## Object correspondence data
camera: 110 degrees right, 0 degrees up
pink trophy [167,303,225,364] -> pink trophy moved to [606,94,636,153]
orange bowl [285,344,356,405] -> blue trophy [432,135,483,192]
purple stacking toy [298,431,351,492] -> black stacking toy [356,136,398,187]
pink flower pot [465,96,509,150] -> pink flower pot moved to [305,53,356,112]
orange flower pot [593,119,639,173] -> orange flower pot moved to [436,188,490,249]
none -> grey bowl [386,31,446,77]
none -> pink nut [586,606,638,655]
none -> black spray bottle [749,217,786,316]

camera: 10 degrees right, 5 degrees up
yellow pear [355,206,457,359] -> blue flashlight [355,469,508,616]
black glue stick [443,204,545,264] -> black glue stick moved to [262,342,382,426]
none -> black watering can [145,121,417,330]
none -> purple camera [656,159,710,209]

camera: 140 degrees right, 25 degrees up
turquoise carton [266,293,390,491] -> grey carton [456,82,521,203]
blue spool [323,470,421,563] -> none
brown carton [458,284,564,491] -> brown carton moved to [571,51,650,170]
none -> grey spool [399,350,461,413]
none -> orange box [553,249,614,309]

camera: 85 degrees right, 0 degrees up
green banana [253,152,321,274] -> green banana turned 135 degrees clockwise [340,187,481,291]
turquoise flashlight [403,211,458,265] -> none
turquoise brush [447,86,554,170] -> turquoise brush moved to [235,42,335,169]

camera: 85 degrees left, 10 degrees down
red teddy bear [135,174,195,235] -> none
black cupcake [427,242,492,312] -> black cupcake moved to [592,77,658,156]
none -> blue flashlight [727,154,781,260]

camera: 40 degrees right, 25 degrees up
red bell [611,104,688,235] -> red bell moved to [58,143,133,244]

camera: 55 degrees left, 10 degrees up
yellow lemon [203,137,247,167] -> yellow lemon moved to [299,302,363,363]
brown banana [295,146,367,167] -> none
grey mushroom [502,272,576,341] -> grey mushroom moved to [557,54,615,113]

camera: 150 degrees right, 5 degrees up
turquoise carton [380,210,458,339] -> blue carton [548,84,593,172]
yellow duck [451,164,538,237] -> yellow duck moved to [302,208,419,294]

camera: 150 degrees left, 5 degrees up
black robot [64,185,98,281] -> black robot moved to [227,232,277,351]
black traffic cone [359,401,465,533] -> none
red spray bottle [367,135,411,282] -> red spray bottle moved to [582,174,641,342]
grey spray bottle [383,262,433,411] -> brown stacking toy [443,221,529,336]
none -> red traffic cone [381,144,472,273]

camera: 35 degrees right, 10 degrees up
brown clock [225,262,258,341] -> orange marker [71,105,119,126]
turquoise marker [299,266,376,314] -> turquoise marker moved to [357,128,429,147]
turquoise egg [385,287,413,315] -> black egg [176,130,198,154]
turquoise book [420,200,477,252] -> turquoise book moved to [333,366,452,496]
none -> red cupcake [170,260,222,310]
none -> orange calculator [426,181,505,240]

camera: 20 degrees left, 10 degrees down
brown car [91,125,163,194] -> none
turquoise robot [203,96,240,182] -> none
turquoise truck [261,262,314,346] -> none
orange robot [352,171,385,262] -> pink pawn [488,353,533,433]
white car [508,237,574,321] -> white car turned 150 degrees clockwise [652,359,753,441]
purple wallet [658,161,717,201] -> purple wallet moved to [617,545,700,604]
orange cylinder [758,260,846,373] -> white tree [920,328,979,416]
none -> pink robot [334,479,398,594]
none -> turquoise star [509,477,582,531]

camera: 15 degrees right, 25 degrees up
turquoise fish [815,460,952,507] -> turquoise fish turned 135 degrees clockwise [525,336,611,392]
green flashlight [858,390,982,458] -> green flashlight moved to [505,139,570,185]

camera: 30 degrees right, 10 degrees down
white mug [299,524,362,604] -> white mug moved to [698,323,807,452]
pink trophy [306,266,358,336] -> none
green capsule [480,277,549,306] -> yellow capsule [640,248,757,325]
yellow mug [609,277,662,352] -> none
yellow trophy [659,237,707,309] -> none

## WORK TO COMPLETE
Pick out and copy the lines of the entries that hold the string "bowl".

## RESULT OF THE EXERCISE
orange bowl [285,344,356,405] -> blue trophy [432,135,483,192]
none -> grey bowl [386,31,446,77]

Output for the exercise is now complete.